> [Exercise requirements] Transcribe exactly the lines from the one containing "[253 223 311 320]" through the end of the entries, including both the first and the last, and nothing else.

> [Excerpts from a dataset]
======

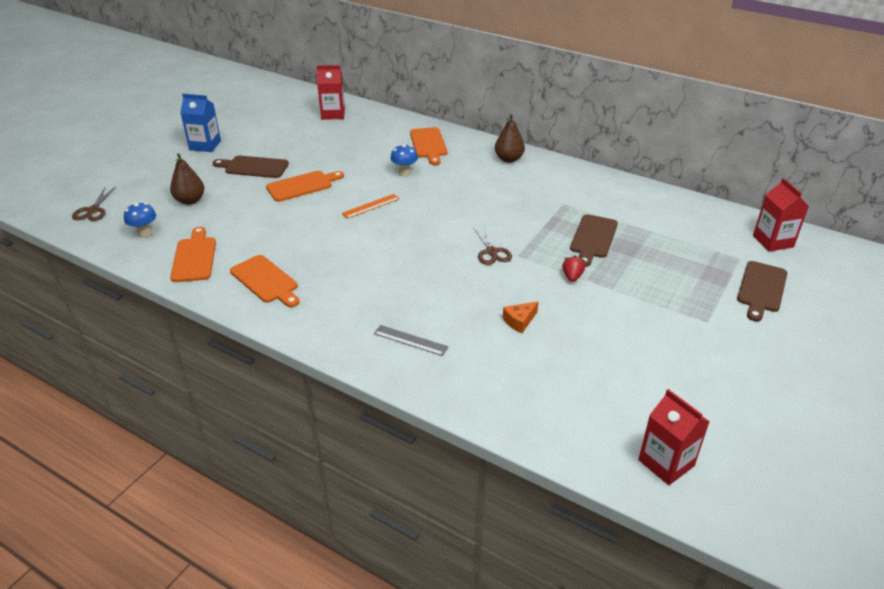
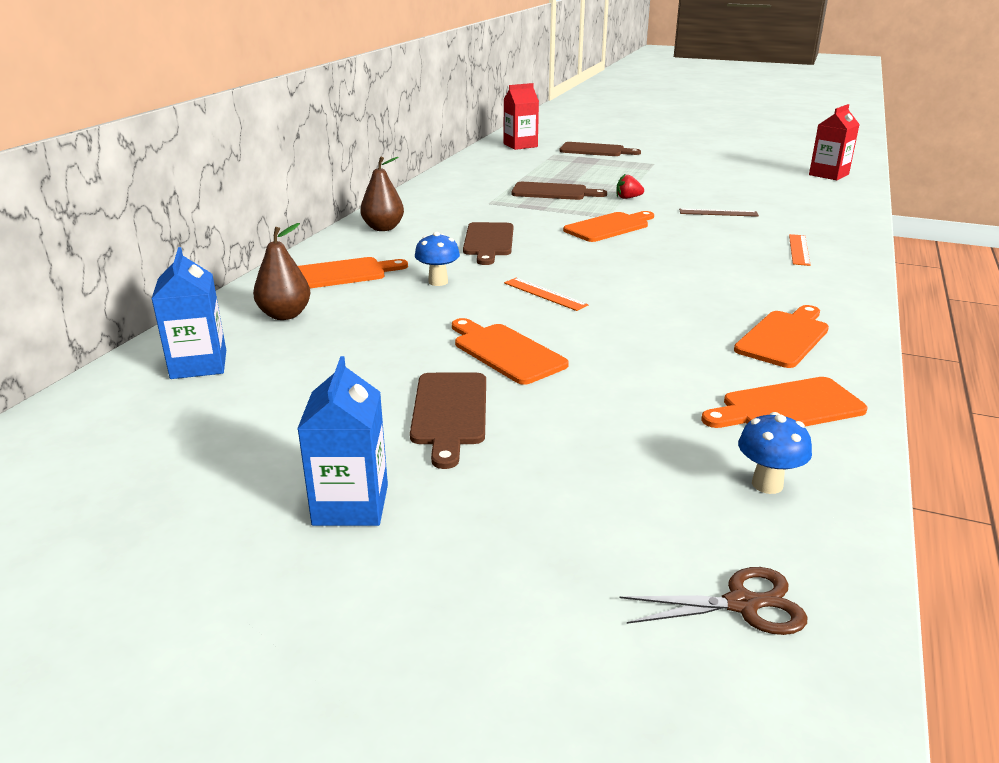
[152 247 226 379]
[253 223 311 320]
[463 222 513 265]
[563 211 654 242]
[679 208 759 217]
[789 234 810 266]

======

> [Finished task]
[253 223 311 320]
[463 222 513 265]
[563 211 654 242]
[679 208 759 217]
[789 234 810 266]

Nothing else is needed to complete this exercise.